## THE TASK
Beneath this instruction is a block of data; output from it exactly the lines that run from the one containing "(286, 355) = (279, 278): orange" through the one containing "(638, 397) = (291, 130): brown", inclusive.

○ ○ ○ ○ ○

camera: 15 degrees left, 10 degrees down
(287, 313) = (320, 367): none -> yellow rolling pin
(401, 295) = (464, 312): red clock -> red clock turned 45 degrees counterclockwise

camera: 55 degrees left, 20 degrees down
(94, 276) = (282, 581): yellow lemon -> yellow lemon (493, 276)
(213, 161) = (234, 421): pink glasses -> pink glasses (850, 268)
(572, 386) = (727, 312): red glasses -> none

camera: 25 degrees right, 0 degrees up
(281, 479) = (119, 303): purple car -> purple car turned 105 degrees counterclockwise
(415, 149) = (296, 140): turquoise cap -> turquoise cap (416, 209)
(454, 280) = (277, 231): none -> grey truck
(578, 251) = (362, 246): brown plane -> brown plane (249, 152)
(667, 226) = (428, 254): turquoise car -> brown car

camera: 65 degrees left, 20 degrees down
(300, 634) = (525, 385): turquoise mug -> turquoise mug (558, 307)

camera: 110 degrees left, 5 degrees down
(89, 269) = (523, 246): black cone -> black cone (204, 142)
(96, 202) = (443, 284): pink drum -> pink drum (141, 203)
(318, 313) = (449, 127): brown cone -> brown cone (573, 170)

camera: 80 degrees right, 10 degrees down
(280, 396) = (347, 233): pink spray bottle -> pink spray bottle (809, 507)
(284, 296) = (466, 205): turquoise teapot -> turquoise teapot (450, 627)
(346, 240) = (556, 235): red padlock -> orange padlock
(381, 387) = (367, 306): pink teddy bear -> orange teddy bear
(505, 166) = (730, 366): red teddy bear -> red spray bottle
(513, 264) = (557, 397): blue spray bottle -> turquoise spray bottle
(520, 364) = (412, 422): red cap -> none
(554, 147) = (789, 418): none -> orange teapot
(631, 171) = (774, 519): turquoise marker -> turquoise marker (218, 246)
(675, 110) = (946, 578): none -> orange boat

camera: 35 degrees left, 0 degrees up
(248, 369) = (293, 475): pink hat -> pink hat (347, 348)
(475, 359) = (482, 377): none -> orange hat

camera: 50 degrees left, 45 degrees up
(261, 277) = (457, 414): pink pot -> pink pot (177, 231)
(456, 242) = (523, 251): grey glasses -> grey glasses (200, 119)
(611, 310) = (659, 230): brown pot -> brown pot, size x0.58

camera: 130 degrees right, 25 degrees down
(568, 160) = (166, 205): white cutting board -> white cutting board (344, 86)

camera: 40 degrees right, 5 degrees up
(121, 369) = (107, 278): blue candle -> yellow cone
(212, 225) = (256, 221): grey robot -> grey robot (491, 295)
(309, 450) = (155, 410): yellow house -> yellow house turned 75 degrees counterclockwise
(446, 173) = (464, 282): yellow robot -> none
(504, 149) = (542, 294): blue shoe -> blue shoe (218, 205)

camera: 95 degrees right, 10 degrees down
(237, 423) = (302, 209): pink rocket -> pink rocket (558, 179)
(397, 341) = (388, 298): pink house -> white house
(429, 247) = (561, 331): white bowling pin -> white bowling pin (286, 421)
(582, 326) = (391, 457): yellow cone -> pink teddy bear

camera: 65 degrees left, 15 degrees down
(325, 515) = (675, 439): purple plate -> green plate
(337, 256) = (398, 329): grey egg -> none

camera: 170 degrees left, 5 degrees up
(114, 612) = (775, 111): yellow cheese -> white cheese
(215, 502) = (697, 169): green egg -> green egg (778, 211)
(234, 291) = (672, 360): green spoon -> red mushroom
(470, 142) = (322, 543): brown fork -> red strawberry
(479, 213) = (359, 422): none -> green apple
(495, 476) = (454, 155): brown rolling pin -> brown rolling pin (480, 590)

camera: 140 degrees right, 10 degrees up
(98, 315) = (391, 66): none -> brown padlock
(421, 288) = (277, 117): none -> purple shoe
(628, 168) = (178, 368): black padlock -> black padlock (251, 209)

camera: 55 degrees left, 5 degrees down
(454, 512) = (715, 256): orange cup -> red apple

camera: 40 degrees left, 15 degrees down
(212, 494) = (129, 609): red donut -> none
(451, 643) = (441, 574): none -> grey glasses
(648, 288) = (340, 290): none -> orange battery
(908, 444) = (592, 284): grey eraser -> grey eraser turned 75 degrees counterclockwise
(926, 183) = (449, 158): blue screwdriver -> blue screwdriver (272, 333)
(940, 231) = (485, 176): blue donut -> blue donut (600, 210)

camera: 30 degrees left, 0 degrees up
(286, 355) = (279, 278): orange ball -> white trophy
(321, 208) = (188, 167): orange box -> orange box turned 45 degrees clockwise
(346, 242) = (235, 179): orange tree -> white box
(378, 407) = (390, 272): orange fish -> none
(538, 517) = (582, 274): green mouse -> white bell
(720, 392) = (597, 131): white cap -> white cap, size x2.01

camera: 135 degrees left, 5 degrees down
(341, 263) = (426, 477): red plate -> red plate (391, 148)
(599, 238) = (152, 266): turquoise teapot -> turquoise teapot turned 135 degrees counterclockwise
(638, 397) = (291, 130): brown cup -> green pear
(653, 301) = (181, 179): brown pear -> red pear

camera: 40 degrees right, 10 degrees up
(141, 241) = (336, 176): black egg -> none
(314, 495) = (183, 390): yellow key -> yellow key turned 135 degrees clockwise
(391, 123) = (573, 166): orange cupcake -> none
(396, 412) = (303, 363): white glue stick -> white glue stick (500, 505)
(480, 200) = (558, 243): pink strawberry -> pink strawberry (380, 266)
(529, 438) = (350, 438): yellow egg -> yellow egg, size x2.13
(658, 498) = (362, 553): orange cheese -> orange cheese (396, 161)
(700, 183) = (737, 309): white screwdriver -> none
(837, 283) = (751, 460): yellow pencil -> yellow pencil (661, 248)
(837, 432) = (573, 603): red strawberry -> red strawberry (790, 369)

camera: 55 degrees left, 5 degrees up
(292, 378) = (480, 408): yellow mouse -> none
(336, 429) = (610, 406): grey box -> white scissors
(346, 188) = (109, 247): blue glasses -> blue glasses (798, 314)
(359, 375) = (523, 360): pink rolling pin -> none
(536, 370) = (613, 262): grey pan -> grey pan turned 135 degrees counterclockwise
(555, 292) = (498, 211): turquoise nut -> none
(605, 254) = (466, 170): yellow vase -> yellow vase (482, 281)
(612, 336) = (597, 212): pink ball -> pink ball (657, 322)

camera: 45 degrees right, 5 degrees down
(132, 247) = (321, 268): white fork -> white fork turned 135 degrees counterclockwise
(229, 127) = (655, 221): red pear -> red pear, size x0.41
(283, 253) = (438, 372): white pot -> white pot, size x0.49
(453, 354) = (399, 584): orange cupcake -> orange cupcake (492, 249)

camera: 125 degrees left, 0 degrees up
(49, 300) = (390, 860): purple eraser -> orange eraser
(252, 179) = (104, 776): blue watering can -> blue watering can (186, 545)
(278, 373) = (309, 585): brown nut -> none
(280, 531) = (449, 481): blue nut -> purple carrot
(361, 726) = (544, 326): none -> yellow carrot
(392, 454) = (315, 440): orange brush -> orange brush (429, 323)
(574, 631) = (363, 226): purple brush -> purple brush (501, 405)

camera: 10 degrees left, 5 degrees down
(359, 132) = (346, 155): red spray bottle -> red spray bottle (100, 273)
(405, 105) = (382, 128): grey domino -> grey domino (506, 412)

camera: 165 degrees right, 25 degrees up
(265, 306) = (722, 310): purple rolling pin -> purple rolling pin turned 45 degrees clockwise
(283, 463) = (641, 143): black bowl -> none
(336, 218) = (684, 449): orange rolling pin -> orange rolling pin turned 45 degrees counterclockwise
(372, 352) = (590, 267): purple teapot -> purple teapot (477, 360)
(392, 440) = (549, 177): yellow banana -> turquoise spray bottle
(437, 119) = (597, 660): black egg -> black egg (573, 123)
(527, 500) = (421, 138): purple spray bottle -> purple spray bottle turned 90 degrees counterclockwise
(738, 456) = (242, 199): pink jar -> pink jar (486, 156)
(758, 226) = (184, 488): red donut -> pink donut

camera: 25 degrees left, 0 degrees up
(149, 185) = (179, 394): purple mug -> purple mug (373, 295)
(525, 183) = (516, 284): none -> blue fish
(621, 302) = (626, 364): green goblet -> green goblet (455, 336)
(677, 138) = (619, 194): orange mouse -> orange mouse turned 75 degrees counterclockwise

○ ○ ○ ○ ○

## ANSWER TO THE PROBLEM
(286, 355) = (279, 278): orange ball -> white trophy
(321, 208) = (188, 167): orange box -> orange box turned 45 degrees clockwise
(346, 242) = (235, 179): orange tree -> white box
(378, 407) = (390, 272): orange fish -> none
(538, 517) = (582, 274): green mouse -> white bell
(720, 392) = (597, 131): white cap -> white cap, size x2.01

camera: 135 degrees left, 5 degrees down
(341, 263) = (426, 477): red plate -> red plate (391, 148)
(599, 238) = (152, 266): turquoise teapot -> turquoise teapot turned 135 degrees counterclockwise
(638, 397) = (291, 130): brown cup -> green pear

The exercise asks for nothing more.